MATERIALS PROVIDED:

▶

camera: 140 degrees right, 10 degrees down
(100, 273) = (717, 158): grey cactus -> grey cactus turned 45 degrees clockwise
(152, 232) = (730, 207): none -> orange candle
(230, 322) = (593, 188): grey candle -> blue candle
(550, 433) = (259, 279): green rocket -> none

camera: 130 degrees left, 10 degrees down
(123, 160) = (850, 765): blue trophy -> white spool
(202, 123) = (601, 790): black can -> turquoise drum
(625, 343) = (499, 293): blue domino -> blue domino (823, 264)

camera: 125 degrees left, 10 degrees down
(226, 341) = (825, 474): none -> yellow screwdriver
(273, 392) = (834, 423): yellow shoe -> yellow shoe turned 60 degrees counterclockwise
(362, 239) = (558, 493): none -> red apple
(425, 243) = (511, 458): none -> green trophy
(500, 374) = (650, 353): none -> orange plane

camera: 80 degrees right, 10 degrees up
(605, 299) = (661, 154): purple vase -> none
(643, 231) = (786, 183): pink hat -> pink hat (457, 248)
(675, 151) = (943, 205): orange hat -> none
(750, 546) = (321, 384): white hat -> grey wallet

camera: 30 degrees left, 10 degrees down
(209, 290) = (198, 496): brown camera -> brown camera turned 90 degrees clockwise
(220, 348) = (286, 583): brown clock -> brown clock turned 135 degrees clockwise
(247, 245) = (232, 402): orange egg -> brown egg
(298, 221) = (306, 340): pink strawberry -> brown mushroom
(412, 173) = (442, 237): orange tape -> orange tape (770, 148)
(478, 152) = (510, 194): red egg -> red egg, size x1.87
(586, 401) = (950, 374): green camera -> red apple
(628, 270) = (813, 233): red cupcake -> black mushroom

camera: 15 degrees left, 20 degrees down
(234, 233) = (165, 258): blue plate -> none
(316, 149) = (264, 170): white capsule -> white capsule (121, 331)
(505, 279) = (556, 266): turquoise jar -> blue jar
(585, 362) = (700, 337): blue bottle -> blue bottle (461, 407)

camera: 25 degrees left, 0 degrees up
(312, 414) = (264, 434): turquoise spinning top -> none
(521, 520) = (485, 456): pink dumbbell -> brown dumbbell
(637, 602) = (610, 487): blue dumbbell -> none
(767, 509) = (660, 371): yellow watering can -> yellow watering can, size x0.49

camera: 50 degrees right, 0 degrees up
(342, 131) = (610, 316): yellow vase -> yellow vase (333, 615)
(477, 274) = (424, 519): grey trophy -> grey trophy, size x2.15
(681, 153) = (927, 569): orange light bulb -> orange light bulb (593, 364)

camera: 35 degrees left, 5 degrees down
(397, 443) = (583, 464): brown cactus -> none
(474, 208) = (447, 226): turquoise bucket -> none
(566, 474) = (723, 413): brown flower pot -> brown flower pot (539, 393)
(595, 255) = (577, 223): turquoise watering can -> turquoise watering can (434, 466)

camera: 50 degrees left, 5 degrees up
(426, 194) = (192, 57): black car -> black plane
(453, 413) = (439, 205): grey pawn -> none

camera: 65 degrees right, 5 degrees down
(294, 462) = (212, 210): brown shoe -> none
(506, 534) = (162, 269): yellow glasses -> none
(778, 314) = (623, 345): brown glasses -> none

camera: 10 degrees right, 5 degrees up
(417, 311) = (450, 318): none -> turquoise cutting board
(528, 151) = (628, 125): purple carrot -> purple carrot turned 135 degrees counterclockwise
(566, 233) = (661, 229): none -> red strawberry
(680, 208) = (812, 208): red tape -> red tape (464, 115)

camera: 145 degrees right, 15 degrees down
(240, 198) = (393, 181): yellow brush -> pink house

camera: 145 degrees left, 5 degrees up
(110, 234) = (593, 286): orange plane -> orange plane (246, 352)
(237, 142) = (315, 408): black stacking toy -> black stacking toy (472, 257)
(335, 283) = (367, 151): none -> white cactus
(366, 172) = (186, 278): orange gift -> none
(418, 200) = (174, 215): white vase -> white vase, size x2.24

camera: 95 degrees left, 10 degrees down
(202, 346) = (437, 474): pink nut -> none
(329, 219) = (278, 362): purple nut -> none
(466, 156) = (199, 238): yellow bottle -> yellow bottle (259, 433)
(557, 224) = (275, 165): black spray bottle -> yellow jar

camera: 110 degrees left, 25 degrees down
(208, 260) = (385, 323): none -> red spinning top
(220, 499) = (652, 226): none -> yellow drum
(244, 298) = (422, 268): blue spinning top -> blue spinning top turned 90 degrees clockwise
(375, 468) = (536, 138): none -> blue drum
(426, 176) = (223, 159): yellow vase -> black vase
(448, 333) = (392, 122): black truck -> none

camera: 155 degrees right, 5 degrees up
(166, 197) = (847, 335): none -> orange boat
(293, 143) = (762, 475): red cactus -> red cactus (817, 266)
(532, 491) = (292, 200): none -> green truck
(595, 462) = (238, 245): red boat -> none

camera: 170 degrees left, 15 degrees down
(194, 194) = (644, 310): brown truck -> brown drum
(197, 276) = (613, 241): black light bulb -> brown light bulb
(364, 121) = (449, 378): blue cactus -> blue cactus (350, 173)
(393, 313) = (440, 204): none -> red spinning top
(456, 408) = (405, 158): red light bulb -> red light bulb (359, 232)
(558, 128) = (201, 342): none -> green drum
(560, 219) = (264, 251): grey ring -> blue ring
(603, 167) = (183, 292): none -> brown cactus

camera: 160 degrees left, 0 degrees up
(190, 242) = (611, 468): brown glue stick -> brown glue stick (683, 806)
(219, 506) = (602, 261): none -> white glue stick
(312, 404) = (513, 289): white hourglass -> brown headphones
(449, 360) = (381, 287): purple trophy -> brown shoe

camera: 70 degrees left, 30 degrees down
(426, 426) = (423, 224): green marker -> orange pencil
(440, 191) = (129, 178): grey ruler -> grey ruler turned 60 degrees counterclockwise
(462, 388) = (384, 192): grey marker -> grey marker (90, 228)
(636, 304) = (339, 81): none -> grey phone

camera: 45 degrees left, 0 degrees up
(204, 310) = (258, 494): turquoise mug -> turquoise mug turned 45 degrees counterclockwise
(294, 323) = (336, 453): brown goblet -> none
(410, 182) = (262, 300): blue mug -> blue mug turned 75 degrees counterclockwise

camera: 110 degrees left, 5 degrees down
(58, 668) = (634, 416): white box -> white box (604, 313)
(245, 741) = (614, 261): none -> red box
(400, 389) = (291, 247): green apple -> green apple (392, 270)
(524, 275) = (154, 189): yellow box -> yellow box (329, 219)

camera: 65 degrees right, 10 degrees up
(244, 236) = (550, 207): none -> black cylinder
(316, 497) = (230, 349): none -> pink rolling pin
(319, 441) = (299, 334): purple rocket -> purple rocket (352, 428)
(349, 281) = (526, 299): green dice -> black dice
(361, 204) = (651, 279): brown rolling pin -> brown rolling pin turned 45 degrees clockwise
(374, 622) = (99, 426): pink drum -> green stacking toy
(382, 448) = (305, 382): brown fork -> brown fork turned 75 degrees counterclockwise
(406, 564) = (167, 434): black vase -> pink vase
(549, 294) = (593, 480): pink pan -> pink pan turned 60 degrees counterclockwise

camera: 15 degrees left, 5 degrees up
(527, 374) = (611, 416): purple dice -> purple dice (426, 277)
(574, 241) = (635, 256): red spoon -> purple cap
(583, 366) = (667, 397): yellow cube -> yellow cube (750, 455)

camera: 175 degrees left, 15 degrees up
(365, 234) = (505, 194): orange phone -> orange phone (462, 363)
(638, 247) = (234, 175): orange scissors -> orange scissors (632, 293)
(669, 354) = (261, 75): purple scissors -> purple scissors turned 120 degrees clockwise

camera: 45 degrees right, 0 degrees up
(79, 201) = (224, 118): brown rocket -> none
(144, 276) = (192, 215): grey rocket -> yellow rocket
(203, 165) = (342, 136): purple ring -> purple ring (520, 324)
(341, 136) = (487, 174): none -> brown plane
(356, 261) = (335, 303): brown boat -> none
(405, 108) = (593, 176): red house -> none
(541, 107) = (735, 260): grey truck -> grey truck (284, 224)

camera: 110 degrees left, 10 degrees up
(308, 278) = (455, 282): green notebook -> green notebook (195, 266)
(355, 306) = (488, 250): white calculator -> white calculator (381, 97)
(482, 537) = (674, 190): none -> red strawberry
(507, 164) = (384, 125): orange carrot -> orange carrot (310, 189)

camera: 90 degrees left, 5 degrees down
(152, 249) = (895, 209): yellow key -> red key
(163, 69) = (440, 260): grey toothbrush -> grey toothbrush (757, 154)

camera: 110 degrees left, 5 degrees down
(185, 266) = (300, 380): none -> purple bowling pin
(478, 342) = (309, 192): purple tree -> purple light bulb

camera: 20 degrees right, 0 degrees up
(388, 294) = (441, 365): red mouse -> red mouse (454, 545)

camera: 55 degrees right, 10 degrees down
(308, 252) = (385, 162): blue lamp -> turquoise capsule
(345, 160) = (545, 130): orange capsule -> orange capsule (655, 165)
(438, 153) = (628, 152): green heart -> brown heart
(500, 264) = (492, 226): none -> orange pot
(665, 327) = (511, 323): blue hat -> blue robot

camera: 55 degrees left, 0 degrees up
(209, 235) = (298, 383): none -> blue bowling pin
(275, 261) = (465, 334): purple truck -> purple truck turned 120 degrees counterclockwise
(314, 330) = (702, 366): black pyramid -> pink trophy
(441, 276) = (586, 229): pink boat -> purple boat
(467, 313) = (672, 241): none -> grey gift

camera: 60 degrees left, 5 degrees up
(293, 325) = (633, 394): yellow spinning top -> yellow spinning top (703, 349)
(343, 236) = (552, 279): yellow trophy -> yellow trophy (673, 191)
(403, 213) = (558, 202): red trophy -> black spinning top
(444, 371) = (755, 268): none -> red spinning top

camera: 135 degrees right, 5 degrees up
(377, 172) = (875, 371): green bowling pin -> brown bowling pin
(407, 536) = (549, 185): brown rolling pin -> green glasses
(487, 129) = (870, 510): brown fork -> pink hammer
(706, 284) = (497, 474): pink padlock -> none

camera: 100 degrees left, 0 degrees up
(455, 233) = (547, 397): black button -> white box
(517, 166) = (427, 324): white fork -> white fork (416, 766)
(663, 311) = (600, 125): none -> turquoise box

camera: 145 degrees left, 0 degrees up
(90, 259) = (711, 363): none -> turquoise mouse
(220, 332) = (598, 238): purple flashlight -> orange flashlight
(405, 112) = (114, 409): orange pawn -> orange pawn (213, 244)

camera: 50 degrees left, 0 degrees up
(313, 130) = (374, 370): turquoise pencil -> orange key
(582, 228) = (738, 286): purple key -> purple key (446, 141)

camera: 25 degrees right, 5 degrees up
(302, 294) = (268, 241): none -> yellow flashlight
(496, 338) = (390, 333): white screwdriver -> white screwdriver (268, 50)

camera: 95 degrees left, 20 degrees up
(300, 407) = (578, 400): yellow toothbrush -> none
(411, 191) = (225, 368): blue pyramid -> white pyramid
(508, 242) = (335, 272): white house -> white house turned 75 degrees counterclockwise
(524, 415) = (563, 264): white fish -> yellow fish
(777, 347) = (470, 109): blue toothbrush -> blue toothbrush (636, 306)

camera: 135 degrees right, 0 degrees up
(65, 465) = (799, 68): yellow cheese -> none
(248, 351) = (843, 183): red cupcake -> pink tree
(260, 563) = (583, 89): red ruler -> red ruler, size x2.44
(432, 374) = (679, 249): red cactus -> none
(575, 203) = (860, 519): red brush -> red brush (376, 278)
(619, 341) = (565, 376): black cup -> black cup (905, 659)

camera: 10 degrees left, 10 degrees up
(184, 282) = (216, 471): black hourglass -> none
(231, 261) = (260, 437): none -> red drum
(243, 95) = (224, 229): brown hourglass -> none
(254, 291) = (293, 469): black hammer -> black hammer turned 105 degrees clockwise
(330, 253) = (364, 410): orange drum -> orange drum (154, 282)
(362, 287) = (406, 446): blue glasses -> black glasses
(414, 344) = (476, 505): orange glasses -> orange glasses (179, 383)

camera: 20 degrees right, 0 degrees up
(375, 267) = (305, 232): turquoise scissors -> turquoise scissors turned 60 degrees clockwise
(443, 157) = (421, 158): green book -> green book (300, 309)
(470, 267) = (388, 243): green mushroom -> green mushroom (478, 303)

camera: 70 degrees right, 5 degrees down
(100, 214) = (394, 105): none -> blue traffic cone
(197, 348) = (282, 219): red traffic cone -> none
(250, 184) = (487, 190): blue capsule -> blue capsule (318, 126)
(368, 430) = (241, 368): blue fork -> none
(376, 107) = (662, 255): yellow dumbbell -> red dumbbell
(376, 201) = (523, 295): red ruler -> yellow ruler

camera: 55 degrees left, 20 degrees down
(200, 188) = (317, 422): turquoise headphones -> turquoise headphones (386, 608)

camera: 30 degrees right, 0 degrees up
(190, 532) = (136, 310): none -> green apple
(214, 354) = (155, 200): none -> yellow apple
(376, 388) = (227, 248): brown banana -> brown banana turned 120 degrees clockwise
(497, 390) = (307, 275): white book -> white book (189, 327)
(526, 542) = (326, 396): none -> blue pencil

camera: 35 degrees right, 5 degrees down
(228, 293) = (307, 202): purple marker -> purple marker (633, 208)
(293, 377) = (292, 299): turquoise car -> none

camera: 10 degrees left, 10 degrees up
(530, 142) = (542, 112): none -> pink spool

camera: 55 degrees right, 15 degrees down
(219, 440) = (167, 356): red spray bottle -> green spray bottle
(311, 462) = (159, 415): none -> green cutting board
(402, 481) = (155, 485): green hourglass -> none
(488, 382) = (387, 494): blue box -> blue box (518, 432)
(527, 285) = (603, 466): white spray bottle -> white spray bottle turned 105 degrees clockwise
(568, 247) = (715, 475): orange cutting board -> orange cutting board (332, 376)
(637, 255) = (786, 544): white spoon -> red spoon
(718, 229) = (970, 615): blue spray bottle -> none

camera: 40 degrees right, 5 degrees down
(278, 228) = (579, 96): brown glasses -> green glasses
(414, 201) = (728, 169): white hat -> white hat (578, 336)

◀

Your answer must consist solely of the lines above between the line holding "(432, 374) = (679, 249): red cactus -> none" and the line holding "camera: 55 degrees left, 20 degrees down", inclusive, copied exactly.

RESULT OF THIS EXERCISE:
(432, 374) = (679, 249): red cactus -> none
(575, 203) = (860, 519): red brush -> red brush (376, 278)
(619, 341) = (565, 376): black cup -> black cup (905, 659)

camera: 10 degrees left, 10 degrees up
(184, 282) = (216, 471): black hourglass -> none
(231, 261) = (260, 437): none -> red drum
(243, 95) = (224, 229): brown hourglass -> none
(254, 291) = (293, 469): black hammer -> black hammer turned 105 degrees clockwise
(330, 253) = (364, 410): orange drum -> orange drum (154, 282)
(362, 287) = (406, 446): blue glasses -> black glasses
(414, 344) = (476, 505): orange glasses -> orange glasses (179, 383)

camera: 20 degrees right, 0 degrees up
(375, 267) = (305, 232): turquoise scissors -> turquoise scissors turned 60 degrees clockwise
(443, 157) = (421, 158): green book -> green book (300, 309)
(470, 267) = (388, 243): green mushroom -> green mushroom (478, 303)

camera: 70 degrees right, 5 degrees down
(100, 214) = (394, 105): none -> blue traffic cone
(197, 348) = (282, 219): red traffic cone -> none
(250, 184) = (487, 190): blue capsule -> blue capsule (318, 126)
(368, 430) = (241, 368): blue fork -> none
(376, 107) = (662, 255): yellow dumbbell -> red dumbbell
(376, 201) = (523, 295): red ruler -> yellow ruler

camera: 55 degrees left, 20 degrees down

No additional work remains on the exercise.